## Directions for this task:
Apart from the pictures, the listing is to be returned exactly.

## Data provided:
== Segment start ==

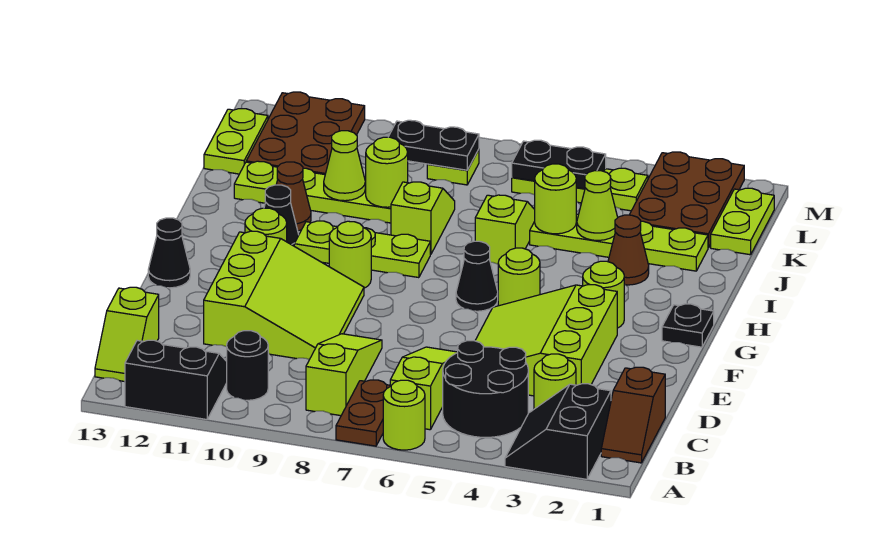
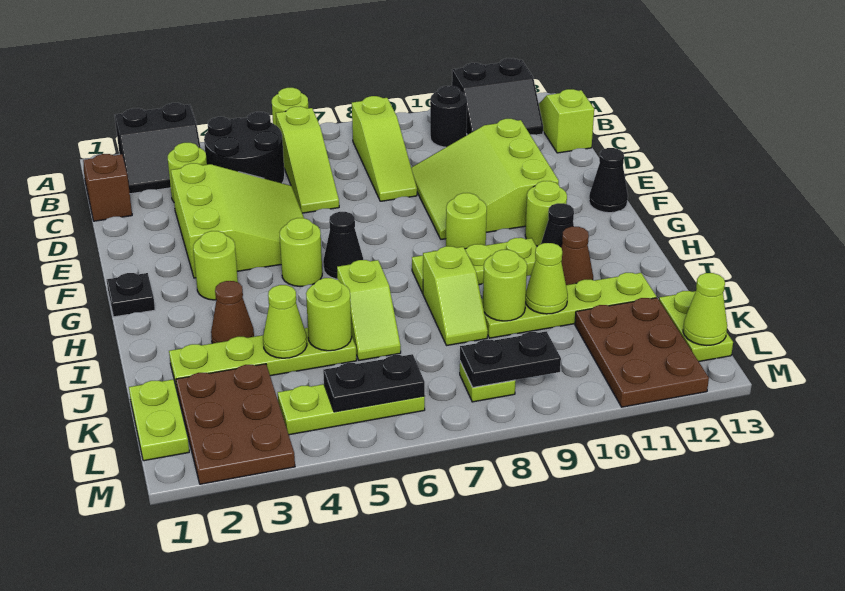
black slope A2:B3 level 1 top 2 -> black slope A2:B3 level 1 top A
brown plate A7:B7 level 1 -> none
none -> lime cone L13 level 2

== Segment end ==

## Task solution:
black slope A2:B3 level 1 top 2 -> black slope A2:B3 level 1 top A
brown plate A7:B7 level 1 -> none
none -> lime cone L13 level 2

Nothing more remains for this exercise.